» **Directions for this task**
Below are lines of data; count those that contain "moved" and give the total alone.

» **Information given**
:::

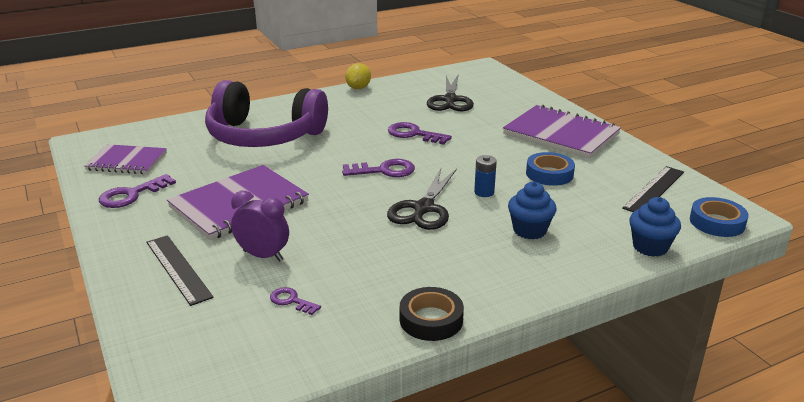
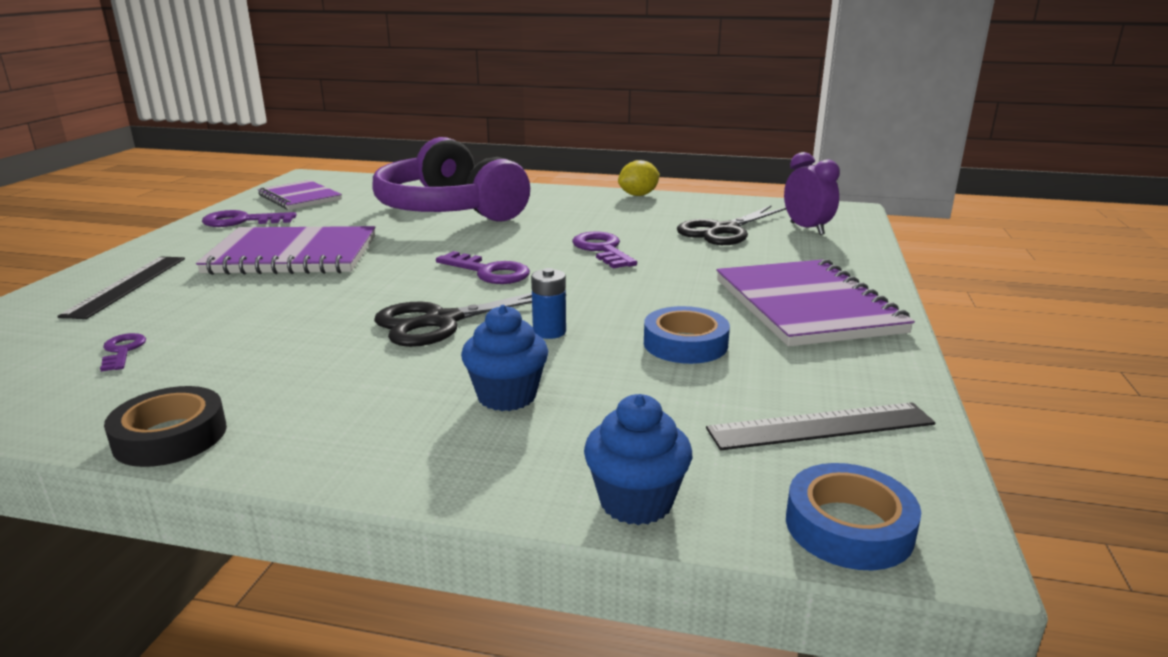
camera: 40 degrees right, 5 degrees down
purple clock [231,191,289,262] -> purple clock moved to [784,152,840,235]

:::

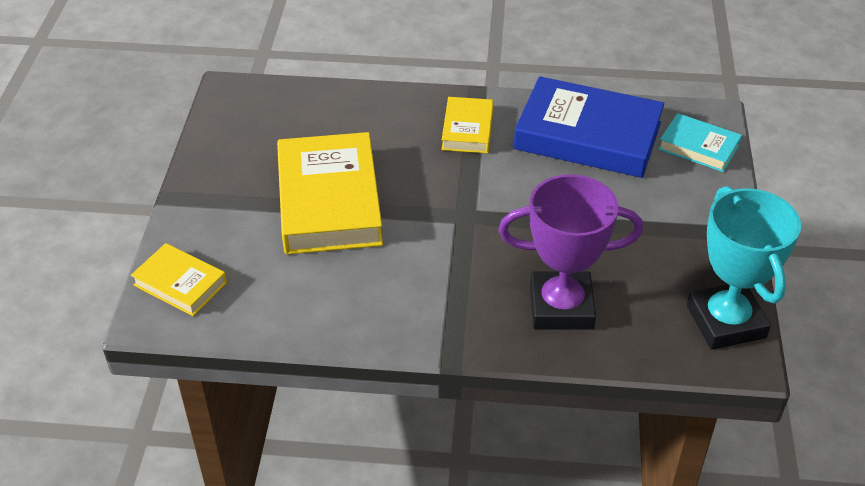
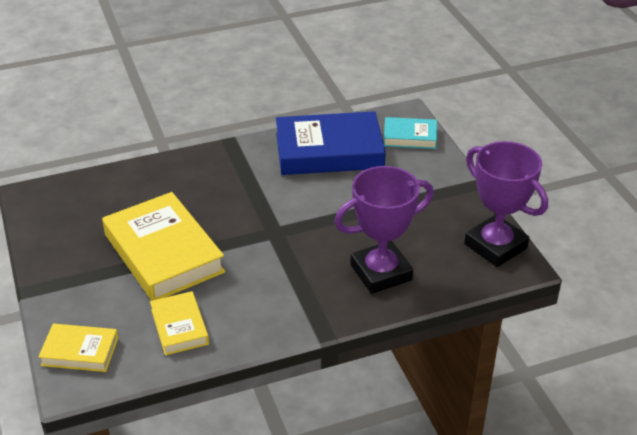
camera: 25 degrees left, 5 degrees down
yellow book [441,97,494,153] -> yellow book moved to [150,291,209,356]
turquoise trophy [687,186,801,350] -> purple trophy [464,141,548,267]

:::

» **Answer box**
2